■ **EXERCISE INPUTS**:
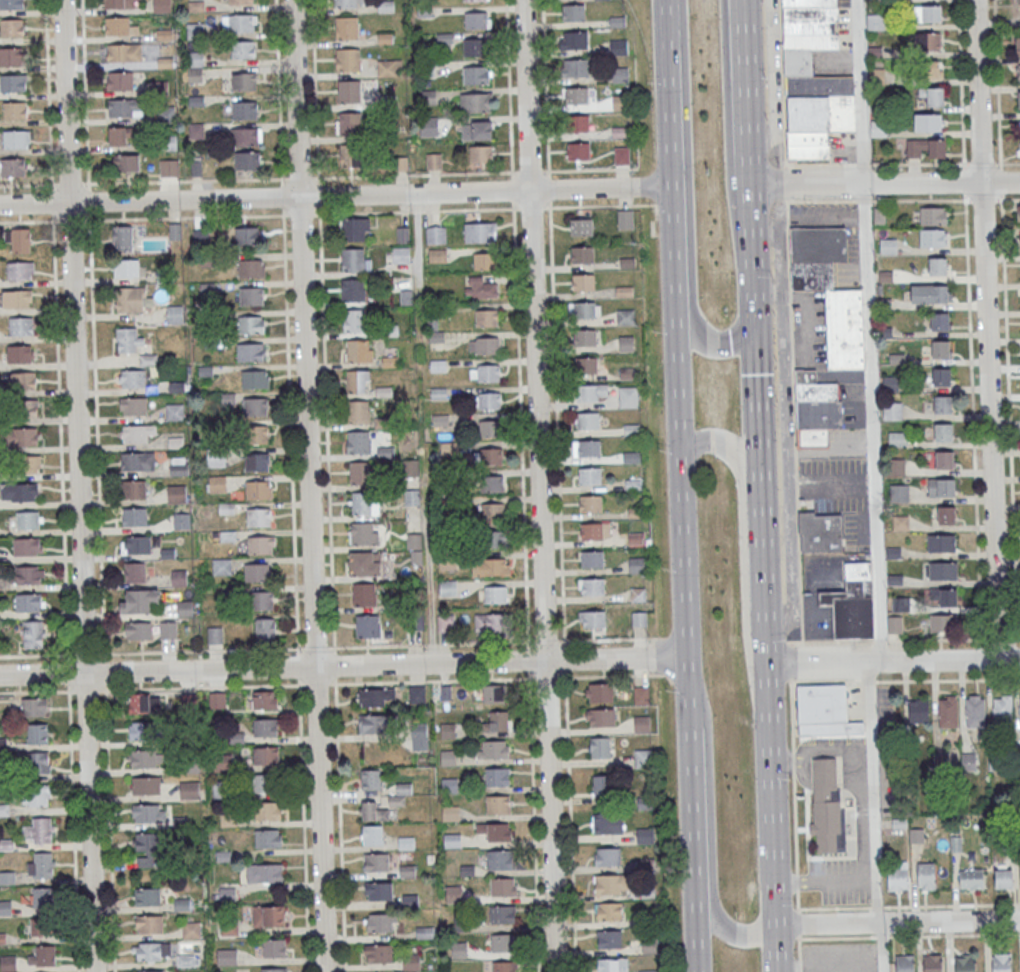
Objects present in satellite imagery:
building: (240, 1)
building: (345, 3)
road: (664, 3)
road: (664, 3)
building: (12, 4)
building: (119, 4)
building: (161, 5)
building: (573, 12)
building: (1018, 12)
building: (927, 13)
building: (477, 20)
building: (241, 22)
road: (741, 22)
road: (748, 22)
building: (809, 24)
parking lot: (843, 24)
building: (117, 26)
building: (11, 27)
building: (346, 27)
building: (195, 29)
building: (573, 39)
building: (927, 40)
building: (1017, 45)
building: (477, 46)
building: (618, 47)
building: (243, 49)
building: (122, 52)
building: (11, 56)
building: (347, 59)
parking lot: (831, 62)
building: (194, 66)
building: (575, 67)
building: (389, 68)
building: (932, 69)
parking lot: (773, 71)
building: (1017, 72)
building: (476, 75)
building: (121, 80)
road: (960, 81)
road: (997, 81)
building: (13, 82)
building: (244, 82)
road: (772, 83)
road: (782, 83)
building: (348, 92)
building: (576, 95)
building: (933, 95)
building: (427, 96)
building: (1018, 99)
road: (67, 101)
building: (475, 102)
building: (813, 105)
building: (125, 108)
building: (245, 109)
building: (14, 110)
building: (165, 114)
road: (751, 114)
building: (928, 122)
building: (349, 123)
building: (578, 123)
building: (1019, 125)
building: (434, 126)
building: (477, 130)
building: (196, 131)
building: (247, 135)
building: (120, 136)
building: (16, 139)
building: (1019, 146)
building: (925, 148)
building: (578, 151)
road: (670, 151)
building: (480, 154)
building: (350, 155)
building: (621, 155)
building: (248, 160)
building: (433, 160)
road: (1007, 162)
building: (126, 163)
road: (820, 163)
road: (862, 163)
road: (917, 163)
road: (966, 163)
road: (981, 163)
building: (12, 167)
road: (1000, 180)
road: (964, 181)
road: (785, 182)
road: (886, 184)
road: (26, 185)
road: (335, 196)
road: (1010, 198)
road: (999, 199)
road: (822, 200)
road: (918, 200)
road: (981, 200)
road: (864, 201)
road: (688, 203)
building: (1019, 213)
building: (933, 215)
building: (625, 219)
road: (44, 221)
building: (582, 226)
building: (355, 229)
building: (480, 232)
building: (435, 234)
building: (247, 235)
building: (122, 237)
building: (933, 237)
building: (18, 239)
building: (888, 245)
building: (400, 254)
building: (437, 255)
building: (582, 255)
building: (354, 259)
building: (485, 261)
building: (937, 266)
building: (126, 268)
building: (250, 268)
building: (19, 270)
building: (584, 282)
building: (484, 289)
building: (352, 290)
building: (624, 291)
building: (930, 293)
building: (251, 295)
building: (16, 298)
building: (129, 299)
building: (584, 310)
building: (174, 314)
building: (625, 316)
building: (487, 318)
traffic signals: (758, 319)
building: (354, 320)
building: (939, 321)
building: (251, 324)
building: (21, 326)
road: (985, 330)
building: (826, 332)
building: (585, 338)
building: (129, 340)
building: (626, 343)
building: (488, 345)
road: (57, 346)
building: (940, 349)
building: (358, 350)
building: (251, 352)
building: (19, 354)
building: (586, 365)
building: (488, 373)
building: (941, 376)
building: (133, 378)
building: (254, 379)
building: (23, 380)
building: (357, 381)
building: (587, 392)
building: (628, 397)
building: (490, 400)
building: (942, 404)
building: (135, 406)
building: (255, 407)
building: (24, 408)
building: (891, 410)
building: (174, 411)
building: (357, 412)
building: (588, 420)
road: (794, 420)
building: (490, 428)
road: (1009, 429)
road: (973, 430)
building: (943, 432)
building: (137, 433)
building: (256, 434)
building: (20, 436)
road: (97, 437)
building: (897, 438)
building: (358, 442)
building: (589, 448)
building: (215, 457)
building: (492, 457)
building: (944, 459)
building: (138, 461)
building: (257, 462)
building: (26, 464)
building: (178, 465)
building: (359, 473)
building: (590, 475)
building: (217, 483)
building: (492, 483)
road: (292, 485)
road: (311, 485)
road: (522, 485)
road: (541, 485)
road: (328, 486)
road: (559, 486)
road: (875, 487)
building: (941, 487)
building: (134, 489)
building: (258, 489)
building: (18, 492)
building: (176, 494)
building: (411, 497)
building: (363, 504)
building: (591, 504)
building: (493, 511)
building: (946, 515)
building: (135, 516)
building: (259, 517)
building: (28, 519)
building: (182, 521)
road: (745, 524)
building: (591, 532)
building: (362, 533)
building: (820, 533)
building: (494, 538)
building: (941, 543)
building: (139, 544)
building: (260, 544)
building: (25, 546)
building: (592, 560)
building: (363, 565)
building: (636, 565)
building: (221, 566)
building: (493, 567)
road: (429, 569)
building: (942, 570)
building: (257, 571)
building: (134, 572)
building: (27, 574)
building: (179, 577)
road: (765, 578)
building: (593, 586)
road: (83, 587)
building: (364, 594)
building: (496, 595)
building: (944, 597)
building: (261, 599)
building: (138, 600)
building: (27, 601)
building: (852, 603)
building: (900, 603)
building: (185, 608)
building: (595, 619)
building: (639, 619)
building: (445, 622)
building: (491, 622)
building: (940, 623)
building: (894, 624)
building: (368, 625)
building: (167, 629)
building: (140, 630)
building: (265, 630)
building: (32, 634)
road: (686, 634)
building: (214, 635)
road: (953, 640)
road: (879, 641)
road: (831, 642)
road: (316, 648)
road: (52, 654)
road: (893, 661)
road: (791, 662)
road: (343, 665)
road: (826, 681)
road: (948, 681)
road: (868, 682)
building: (599, 692)
building: (417, 693)
building: (493, 693)
building: (641, 694)
building: (376, 697)
building: (216, 699)
building: (264, 699)
building: (144, 703)
building: (34, 706)
building: (918, 710)
building: (1002, 710)
building: (825, 712)
building: (947, 712)
building: (974, 712)
building: (600, 717)
building: (498, 721)
building: (642, 723)
building: (375, 724)
building: (265, 726)
building: (1019, 727)
building: (141, 730)
building: (448, 730)
building: (37, 733)
building: (419, 735)
building: (600, 747)
building: (494, 749)
building: (266, 755)
building: (448, 757)
building: (642, 758)
building: (141, 759)
building: (34, 762)
building: (497, 776)
building: (371, 779)
building: (266, 782)
building: (449, 785)
building: (602, 785)
building: (145, 786)
building: (189, 790)
building: (36, 795)
building: (645, 803)
building: (499, 804)
building: (0, 807)
building: (827, 807)
road: (794, 809)
building: (266, 810)
building: (373, 811)
building: (149, 813)
building: (451, 813)
road: (710, 822)
building: (607, 823)
building: (38, 831)
building: (499, 831)
road: (74, 832)
building: (372, 834)
building: (267, 838)
building: (453, 840)
building: (406, 842)
building: (5, 844)
building: (150, 849)
building: (607, 856)
building: (499, 859)
building: (377, 861)
building: (40, 865)
building: (468, 870)
building: (407, 871)
building: (271, 872)
building: (926, 875)
building: (897, 877)
building: (6, 878)
building: (1003, 878)
building: (971, 879)
building: (609, 884)
building: (502, 886)
building: (381, 890)
building: (454, 893)
building: (147, 896)
building: (43, 897)
building: (410, 900)
road: (951, 904)
road: (875, 906)
building: (6, 907)
road: (833, 907)
building: (609, 912)
building: (502, 913)
building: (273, 914)
building: (381, 922)
road: (898, 922)
building: (462, 923)
building: (149, 924)
building: (43, 927)
building: (191, 929)
road: (908, 935)
building: (1, 938)
building: (609, 939)
building: (502, 943)
building: (275, 948)
building: (460, 950)
building: (153, 951)
building: (380, 953)
road: (798, 955)
building: (43, 956)
building: (227, 956)
building: (186, 960)
building: (411, 961)
building: (7, 963)
building: (905, 963)
building: (933, 963)
building: (1002, 963)
building: (966, 964)
building: (613, 965)
building: (504, 966)
building: (273, 969)
building: (152, 971)
building: (647, 971)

■ **TASK TO CARRY OUT**: If a record holds a picture, leave the picture out and print everything else exactly.

■ **RESPONSE TO THE EXERCISE**:
Objects present in satellite imagery:
building: (240, 1)
building: (345, 3)
road: (664, 3)
road: (664, 3)
building: (12, 4)
building: (119, 4)
building: (161, 5)
building: (573, 12)
building: (1018, 12)
building: (927, 13)
building: (477, 20)
building: (241, 22)
road: (741, 22)
road: (748, 22)
building: (809, 24)
parking lot: (843, 24)
building: (117, 26)
building: (11, 27)
building: (346, 27)
building: (195, 29)
building: (573, 39)
building: (927, 40)
building: (1017, 45)
building: (477, 46)
building: (618, 47)
building: (243, 49)
building: (122, 52)
building: (11, 56)
building: (347, 59)
parking lot: (831, 62)
building: (194, 66)
building: (575, 67)
building: (389, 68)
building: (932, 69)
parking lot: (773, 71)
building: (1017, 72)
building: (476, 75)
building: (121, 80)
road: (960, 81)
road: (997, 81)
building: (13, 82)
building: (244, 82)
road: (772, 83)
road: (782, 83)
building: (348, 92)
building: (576, 95)
building: (933, 95)
building: (427, 96)
building: (1018, 99)
road: (67, 101)
building: (475, 102)
building: (813, 105)
building: (125, 108)
building: (245, 109)
building: (14, 110)
building: (165, 114)
road: (751, 114)
building: (928, 122)
building: (349, 123)
building: (578, 123)
building: (1019, 125)
building: (434, 126)
building: (477, 130)
building: (196, 131)
building: (247, 135)
building: (120, 136)
building: (16, 139)
building: (1019, 146)
building: (925, 148)
building: (578, 151)
road: (670, 151)
building: (480, 154)
building: (350, 155)
building: (621, 155)
building: (248, 160)
building: (433, 160)
road: (1007, 162)
building: (126, 163)
road: (820, 163)
road: (862, 163)
road: (917, 163)
road: (966, 163)
road: (981, 163)
building: (12, 167)
road: (1000, 180)
road: (964, 181)
road: (785, 182)
road: (886, 184)
road: (26, 185)
road: (335, 196)
road: (1010, 198)
road: (999, 199)
road: (822, 200)
road: (918, 200)
road: (981, 200)
road: (864, 201)
road: (688, 203)
building: (1019, 213)
building: (933, 215)
building: (625, 219)
road: (44, 221)
building: (582, 226)
building: (355, 229)
building: (480, 232)
building: (435, 234)
building: (247, 235)
building: (122, 237)
building: (933, 237)
building: (18, 239)
building: (888, 245)
building: (400, 254)
building: (437, 255)
building: (582, 255)
building: (354, 259)
building: (485, 261)
building: (937, 266)
building: (126, 268)
building: (250, 268)
building: (19, 270)
building: (584, 282)
building: (484, 289)
building: (352, 290)
building: (624, 291)
building: (930, 293)
building: (251, 295)
building: (16, 298)
building: (129, 299)
building: (584, 310)
building: (174, 314)
building: (625, 316)
building: (487, 318)
traffic signals: (758, 319)
building: (354, 320)
building: (939, 321)
building: (251, 324)
building: (21, 326)
road: (985, 330)
building: (826, 332)
building: (585, 338)
building: (129, 340)
building: (626, 343)
building: (488, 345)
road: (57, 346)
building: (940, 349)
building: (358, 350)
building: (251, 352)
building: (19, 354)
building: (586, 365)
building: (488, 373)
building: (941, 376)
building: (133, 378)
building: (254, 379)
building: (23, 380)
building: (357, 381)
building: (587, 392)
building: (628, 397)
building: (490, 400)
building: (942, 404)
building: (135, 406)
building: (255, 407)
building: (24, 408)
building: (891, 410)
building: (174, 411)
building: (357, 412)
building: (588, 420)
road: (794, 420)
building: (490, 428)
road: (1009, 429)
road: (973, 430)
building: (943, 432)
building: (137, 433)
building: (256, 434)
building: (20, 436)
road: (97, 437)
building: (897, 438)
building: (358, 442)
building: (589, 448)
building: (215, 457)
building: (492, 457)
building: (944, 459)
building: (138, 461)
building: (257, 462)
building: (26, 464)
building: (178, 465)
building: (359, 473)
building: (590, 475)
building: (217, 483)
building: (492, 483)
road: (292, 485)
road: (311, 485)
road: (522, 485)
road: (541, 485)
road: (328, 486)
road: (559, 486)
road: (875, 487)
building: (941, 487)
building: (134, 489)
building: (258, 489)
building: (18, 492)
building: (176, 494)
building: (411, 497)
building: (363, 504)
building: (591, 504)
building: (493, 511)
building: (946, 515)
building: (135, 516)
building: (259, 517)
building: (28, 519)
building: (182, 521)
road: (745, 524)
building: (591, 532)
building: (362, 533)
building: (820, 533)
building: (494, 538)
building: (941, 543)
building: (139, 544)
building: (260, 544)
building: (25, 546)
building: (592, 560)
building: (363, 565)
building: (636, 565)
building: (221, 566)
building: (493, 567)
road: (429, 569)
building: (942, 570)
building: (257, 571)
building: (134, 572)
building: (27, 574)
building: (179, 577)
road: (765, 578)
building: (593, 586)
road: (83, 587)
building: (364, 594)
building: (496, 595)
building: (944, 597)
building: (261, 599)
building: (138, 600)
building: (27, 601)
building: (852, 603)
building: (900, 603)
building: (185, 608)
building: (595, 619)
building: (639, 619)
building: (445, 622)
building: (491, 622)
building: (940, 623)
building: (894, 624)
building: (368, 625)
building: (167, 629)
building: (140, 630)
building: (265, 630)
building: (32, 634)
road: (686, 634)
building: (214, 635)
road: (953, 640)
road: (879, 641)
road: (831, 642)
road: (316, 648)
road: (52, 654)
road: (893, 661)
road: (791, 662)
road: (343, 665)
road: (826, 681)
road: (948, 681)
road: (868, 682)
building: (599, 692)
building: (417, 693)
building: (493, 693)
building: (641, 694)
building: (376, 697)
building: (216, 699)
building: (264, 699)
building: (144, 703)
building: (34, 706)
building: (918, 710)
building: (1002, 710)
building: (825, 712)
building: (947, 712)
building: (974, 712)
building: (600, 717)
building: (498, 721)
building: (642, 723)
building: (375, 724)
building: (265, 726)
building: (1019, 727)
building: (141, 730)
building: (448, 730)
building: (37, 733)
building: (419, 735)
building: (600, 747)
building: (494, 749)
building: (266, 755)
building: (448, 757)
building: (642, 758)
building: (141, 759)
building: (34, 762)
building: (497, 776)
building: (371, 779)
building: (266, 782)
building: (449, 785)
building: (602, 785)
building: (145, 786)
building: (189, 790)
building: (36, 795)
building: (645, 803)
building: (499, 804)
building: (0, 807)
building: (827, 807)
road: (794, 809)
building: (266, 810)
building: (373, 811)
building: (149, 813)
building: (451, 813)
road: (710, 822)
building: (607, 823)
building: (38, 831)
building: (499, 831)
road: (74, 832)
building: (372, 834)
building: (267, 838)
building: (453, 840)
building: (406, 842)
building: (5, 844)
building: (150, 849)
building: (607, 856)
building: (499, 859)
building: (377, 861)
building: (40, 865)
building: (468, 870)
building: (407, 871)
building: (271, 872)
building: (926, 875)
building: (897, 877)
building: (6, 878)
building: (1003, 878)
building: (971, 879)
building: (609, 884)
building: (502, 886)
building: (381, 890)
building: (454, 893)
building: (147, 896)
building: (43, 897)
building: (410, 900)
road: (951, 904)
road: (875, 906)
building: (6, 907)
road: (833, 907)
building: (609, 912)
building: (502, 913)
building: (273, 914)
building: (381, 922)
road: (898, 922)
building: (462, 923)
building: (149, 924)
building: (43, 927)
building: (191, 929)
road: (908, 935)
building: (1, 938)
building: (609, 939)
building: (502, 943)
building: (275, 948)
building: (460, 950)
building: (153, 951)
building: (380, 953)
road: (798, 955)
building: (43, 956)
building: (227, 956)
building: (186, 960)
building: (411, 961)
building: (7, 963)
building: (905, 963)
building: (933, 963)
building: (1002, 963)
building: (966, 964)
building: (613, 965)
building: (504, 966)
building: (273, 969)
building: (152, 971)
building: (647, 971)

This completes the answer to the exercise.